◆ Given problem: Return the lines exactly as they appear, beginning with the line that contains "This is a 0.25" and ending with the line that contains "road 6 (tertiary): [(0,335),(151,307)]", both included.
--- Start of Provided material ---
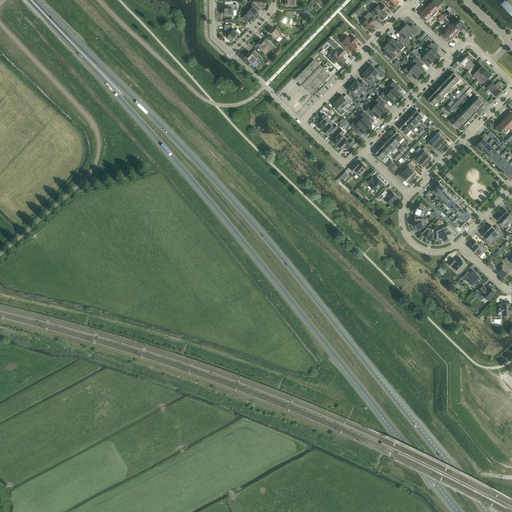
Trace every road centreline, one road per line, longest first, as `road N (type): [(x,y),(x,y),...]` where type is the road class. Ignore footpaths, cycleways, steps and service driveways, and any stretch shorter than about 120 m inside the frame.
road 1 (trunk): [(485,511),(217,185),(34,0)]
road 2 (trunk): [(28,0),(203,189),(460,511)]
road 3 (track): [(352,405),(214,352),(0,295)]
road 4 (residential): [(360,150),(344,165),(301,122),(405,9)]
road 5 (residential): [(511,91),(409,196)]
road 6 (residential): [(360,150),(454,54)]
--- End of Provided material ---
--- Start of Provided material ---
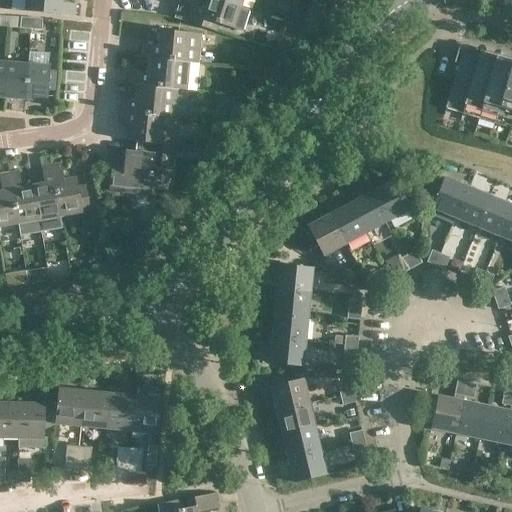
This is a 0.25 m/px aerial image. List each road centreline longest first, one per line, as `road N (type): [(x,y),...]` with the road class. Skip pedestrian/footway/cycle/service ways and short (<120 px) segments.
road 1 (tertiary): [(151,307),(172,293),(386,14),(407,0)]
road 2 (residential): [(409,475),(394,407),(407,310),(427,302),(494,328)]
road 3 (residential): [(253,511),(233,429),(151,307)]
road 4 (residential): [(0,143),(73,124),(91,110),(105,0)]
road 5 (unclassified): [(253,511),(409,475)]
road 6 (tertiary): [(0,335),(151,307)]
--- End of Provided material ---
--- Start of Provided material ---
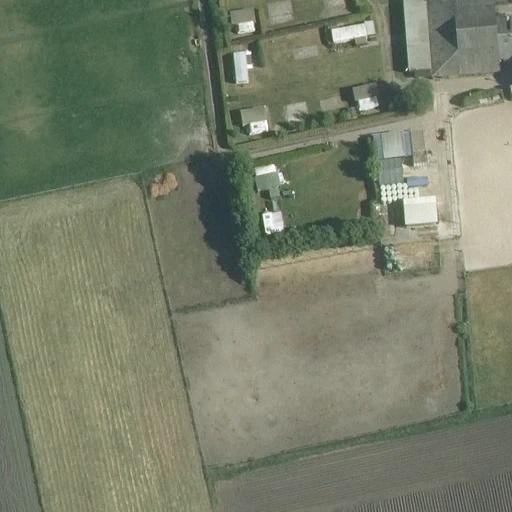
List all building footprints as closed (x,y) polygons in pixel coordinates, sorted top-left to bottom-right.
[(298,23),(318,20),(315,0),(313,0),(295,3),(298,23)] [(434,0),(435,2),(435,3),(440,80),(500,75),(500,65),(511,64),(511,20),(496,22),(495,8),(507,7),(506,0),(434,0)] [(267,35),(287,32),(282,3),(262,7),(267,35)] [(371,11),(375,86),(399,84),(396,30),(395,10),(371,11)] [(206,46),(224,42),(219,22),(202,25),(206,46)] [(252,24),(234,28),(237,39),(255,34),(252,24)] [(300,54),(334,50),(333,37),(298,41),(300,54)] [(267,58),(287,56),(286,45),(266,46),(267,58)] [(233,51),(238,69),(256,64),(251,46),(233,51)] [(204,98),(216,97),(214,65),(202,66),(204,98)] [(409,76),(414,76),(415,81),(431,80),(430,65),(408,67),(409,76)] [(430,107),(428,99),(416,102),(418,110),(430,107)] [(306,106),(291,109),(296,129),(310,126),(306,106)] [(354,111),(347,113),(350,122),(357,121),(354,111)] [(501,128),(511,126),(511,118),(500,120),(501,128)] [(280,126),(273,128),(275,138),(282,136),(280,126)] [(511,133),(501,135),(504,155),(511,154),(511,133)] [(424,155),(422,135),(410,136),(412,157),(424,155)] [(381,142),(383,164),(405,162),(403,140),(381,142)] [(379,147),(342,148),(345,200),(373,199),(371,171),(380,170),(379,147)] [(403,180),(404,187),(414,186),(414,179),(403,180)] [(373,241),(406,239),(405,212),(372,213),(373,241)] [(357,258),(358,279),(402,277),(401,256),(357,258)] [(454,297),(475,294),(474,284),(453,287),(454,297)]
--- End of Provided material ---
◆ Exercise answer:
This is a 0.25 m/px aerial image. List each road centreline longest first, one per line, as `road N (type): [(x,y),...]` with the road class. Skip pedestrian/footway/cycle/service ways and short (<120 px) segments.
road 1 (tertiary): [(151,307),(172,293),(386,14),(407,0)]
road 2 (residential): [(409,475),(394,407),(407,310),(427,302),(494,328)]
road 3 (residential): [(253,511),(233,429),(151,307)]
road 4 (residential): [(0,143),(73,124),(91,110),(105,0)]
road 5 (unclassified): [(253,511),(409,475)]
road 6 (tertiary): [(0,335),(151,307)]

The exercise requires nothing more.